*TRY IT*
Whatever the records below say, write them all out exactly.

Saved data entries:

★ ★ ★ ★ ★ ★ ★

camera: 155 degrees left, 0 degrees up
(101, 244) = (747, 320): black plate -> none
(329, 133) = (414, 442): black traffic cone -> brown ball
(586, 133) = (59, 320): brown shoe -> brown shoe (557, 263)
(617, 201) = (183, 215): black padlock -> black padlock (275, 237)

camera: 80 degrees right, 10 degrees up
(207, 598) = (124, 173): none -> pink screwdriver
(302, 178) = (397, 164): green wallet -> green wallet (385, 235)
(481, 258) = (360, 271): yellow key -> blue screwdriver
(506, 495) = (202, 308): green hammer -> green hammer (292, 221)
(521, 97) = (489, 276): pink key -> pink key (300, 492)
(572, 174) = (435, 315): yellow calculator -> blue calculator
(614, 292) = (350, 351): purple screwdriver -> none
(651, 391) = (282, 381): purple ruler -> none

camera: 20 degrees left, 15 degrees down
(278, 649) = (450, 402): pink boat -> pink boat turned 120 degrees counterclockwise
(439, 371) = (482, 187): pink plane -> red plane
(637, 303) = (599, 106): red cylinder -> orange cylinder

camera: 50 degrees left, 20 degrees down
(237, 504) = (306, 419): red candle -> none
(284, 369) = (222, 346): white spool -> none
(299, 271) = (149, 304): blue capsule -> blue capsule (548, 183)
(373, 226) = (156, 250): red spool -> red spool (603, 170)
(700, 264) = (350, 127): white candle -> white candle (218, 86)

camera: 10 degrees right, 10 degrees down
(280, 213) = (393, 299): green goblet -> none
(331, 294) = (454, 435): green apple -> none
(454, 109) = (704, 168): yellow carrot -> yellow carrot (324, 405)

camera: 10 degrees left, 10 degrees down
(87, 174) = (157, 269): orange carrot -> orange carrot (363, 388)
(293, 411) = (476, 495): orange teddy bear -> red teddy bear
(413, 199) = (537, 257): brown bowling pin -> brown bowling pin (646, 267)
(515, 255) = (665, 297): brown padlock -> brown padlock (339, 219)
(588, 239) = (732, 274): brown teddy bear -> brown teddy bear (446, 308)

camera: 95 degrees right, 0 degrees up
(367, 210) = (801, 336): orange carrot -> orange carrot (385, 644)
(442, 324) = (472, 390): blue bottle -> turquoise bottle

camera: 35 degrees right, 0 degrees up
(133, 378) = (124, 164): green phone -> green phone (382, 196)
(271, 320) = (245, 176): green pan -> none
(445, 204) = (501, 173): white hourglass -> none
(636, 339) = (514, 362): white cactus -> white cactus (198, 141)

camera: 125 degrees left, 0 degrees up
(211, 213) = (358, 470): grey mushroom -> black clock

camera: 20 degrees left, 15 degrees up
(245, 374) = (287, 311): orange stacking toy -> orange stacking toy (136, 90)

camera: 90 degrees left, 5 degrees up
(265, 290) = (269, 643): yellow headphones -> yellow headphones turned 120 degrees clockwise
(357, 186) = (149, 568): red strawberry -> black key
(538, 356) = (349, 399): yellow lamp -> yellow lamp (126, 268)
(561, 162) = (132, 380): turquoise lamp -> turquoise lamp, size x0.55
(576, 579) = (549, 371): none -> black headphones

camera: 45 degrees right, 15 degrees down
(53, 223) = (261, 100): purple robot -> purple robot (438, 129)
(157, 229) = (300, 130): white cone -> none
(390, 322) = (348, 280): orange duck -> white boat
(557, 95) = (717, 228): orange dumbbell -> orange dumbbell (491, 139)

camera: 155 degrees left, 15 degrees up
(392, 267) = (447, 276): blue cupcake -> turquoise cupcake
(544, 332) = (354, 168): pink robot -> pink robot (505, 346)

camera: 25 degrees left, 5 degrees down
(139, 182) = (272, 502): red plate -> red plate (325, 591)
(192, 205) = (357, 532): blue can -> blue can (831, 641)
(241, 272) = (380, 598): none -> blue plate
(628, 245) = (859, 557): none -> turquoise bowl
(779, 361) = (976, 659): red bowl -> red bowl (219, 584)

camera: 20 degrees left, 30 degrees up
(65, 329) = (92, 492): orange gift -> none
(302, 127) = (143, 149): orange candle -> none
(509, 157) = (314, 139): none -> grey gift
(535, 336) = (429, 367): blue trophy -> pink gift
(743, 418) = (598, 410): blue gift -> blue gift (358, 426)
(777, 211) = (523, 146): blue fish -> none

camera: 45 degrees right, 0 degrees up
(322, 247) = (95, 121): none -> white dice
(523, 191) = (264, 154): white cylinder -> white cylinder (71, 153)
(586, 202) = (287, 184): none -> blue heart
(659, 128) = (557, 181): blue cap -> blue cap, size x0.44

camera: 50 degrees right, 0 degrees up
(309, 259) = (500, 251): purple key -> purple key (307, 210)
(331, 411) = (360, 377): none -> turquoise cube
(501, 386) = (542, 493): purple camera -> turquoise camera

★ ★ ★ ★ ★ ★ ★

*WRITTEN RESPONSE*
camera: 155 degrees left, 0 degrees up
(101, 244) = (747, 320): black plate -> none
(329, 133) = (414, 442): black traffic cone -> brown ball
(586, 133) = (59, 320): brown shoe -> brown shoe (557, 263)
(617, 201) = (183, 215): black padlock -> black padlock (275, 237)

camera: 80 degrees right, 10 degrees up
(207, 598) = (124, 173): none -> pink screwdriver
(302, 178) = (397, 164): green wallet -> green wallet (385, 235)
(481, 258) = (360, 271): yellow key -> blue screwdriver
(506, 495) = (202, 308): green hammer -> green hammer (292, 221)
(521, 97) = (489, 276): pink key -> pink key (300, 492)
(572, 174) = (435, 315): yellow calculator -> blue calculator
(614, 292) = (350, 351): purple screwdriver -> none
(651, 391) = (282, 381): purple ruler -> none

camera: 20 degrees left, 15 degrees down
(278, 649) = (450, 402): pink boat -> pink boat turned 120 degrees counterclockwise
(439, 371) = (482, 187): pink plane -> red plane
(637, 303) = (599, 106): red cylinder -> orange cylinder

camera: 50 degrees left, 20 degrees down
(237, 504) = (306, 419): red candle -> none
(284, 369) = (222, 346): white spool -> none
(299, 271) = (149, 304): blue capsule -> blue capsule (548, 183)
(373, 226) = (156, 250): red spool -> red spool (603, 170)
(700, 264) = (350, 127): white candle -> white candle (218, 86)

camera: 10 degrees right, 10 degrees down
(280, 213) = (393, 299): green goblet -> none
(331, 294) = (454, 435): green apple -> none
(454, 109) = (704, 168): yellow carrot -> yellow carrot (324, 405)

camera: 10 degrees left, 10 degrees down
(87, 174) = (157, 269): orange carrot -> orange carrot (363, 388)
(293, 411) = (476, 495): orange teddy bear -> red teddy bear
(413, 199) = (537, 257): brown bowling pin -> brown bowling pin (646, 267)
(515, 255) = (665, 297): brown padlock -> brown padlock (339, 219)
(588, 239) = (732, 274): brown teddy bear -> brown teddy bear (446, 308)

camera: 95 degrees right, 0 degrees up
(367, 210) = (801, 336): orange carrot -> orange carrot (385, 644)
(442, 324) = (472, 390): blue bottle -> turquoise bottle

camera: 35 degrees right, 0 degrees up
(133, 378) = (124, 164): green phone -> green phone (382, 196)
(271, 320) = (245, 176): green pan -> none
(445, 204) = (501, 173): white hourglass -> none
(636, 339) = (514, 362): white cactus -> white cactus (198, 141)

camera: 125 degrees left, 0 degrees up
(211, 213) = (358, 470): grey mushroom -> black clock

camera: 20 degrees left, 15 degrees up
(245, 374) = (287, 311): orange stacking toy -> orange stacking toy (136, 90)

camera: 90 degrees left, 5 degrees up
(265, 290) = (269, 643): yellow headphones -> yellow headphones turned 120 degrees clockwise
(357, 186) = (149, 568): red strawberry -> black key
(538, 356) = (349, 399): yellow lamp -> yellow lamp (126, 268)
(561, 162) = (132, 380): turquoise lamp -> turquoise lamp, size x0.55
(576, 579) = (549, 371): none -> black headphones

camera: 45 degrees right, 15 degrees down
(53, 223) = (261, 100): purple robot -> purple robot (438, 129)
(157, 229) = (300, 130): white cone -> none
(390, 322) = (348, 280): orange duck -> white boat
(557, 95) = (717, 228): orange dumbbell -> orange dumbbell (491, 139)

camera: 155 degrees left, 15 degrees up
(392, 267) = (447, 276): blue cupcake -> turquoise cupcake
(544, 332) = (354, 168): pink robot -> pink robot (505, 346)

camera: 25 degrees left, 5 degrees down
(139, 182) = (272, 502): red plate -> red plate (325, 591)
(192, 205) = (357, 532): blue can -> blue can (831, 641)
(241, 272) = (380, 598): none -> blue plate
(628, 245) = (859, 557): none -> turquoise bowl
(779, 361) = (976, 659): red bowl -> red bowl (219, 584)

camera: 20 degrees left, 30 degrees up
(65, 329) = (92, 492): orange gift -> none
(302, 127) = (143, 149): orange candle -> none
(509, 157) = (314, 139): none -> grey gift
(535, 336) = (429, 367): blue trophy -> pink gift
(743, 418) = (598, 410): blue gift -> blue gift (358, 426)
(777, 211) = (523, 146): blue fish -> none

camera: 45 degrees right, 0 degrees up
(322, 247) = (95, 121): none -> white dice
(523, 191) = (264, 154): white cylinder -> white cylinder (71, 153)
(586, 202) = (287, 184): none -> blue heart
(659, 128) = (557, 181): blue cap -> blue cap, size x0.44

camera: 50 degrees right, 0 degrees up
(309, 259) = (500, 251): purple key -> purple key (307, 210)
(331, 411) = (360, 377): none -> turquoise cube
(501, 386) = (542, 493): purple camera -> turquoise camera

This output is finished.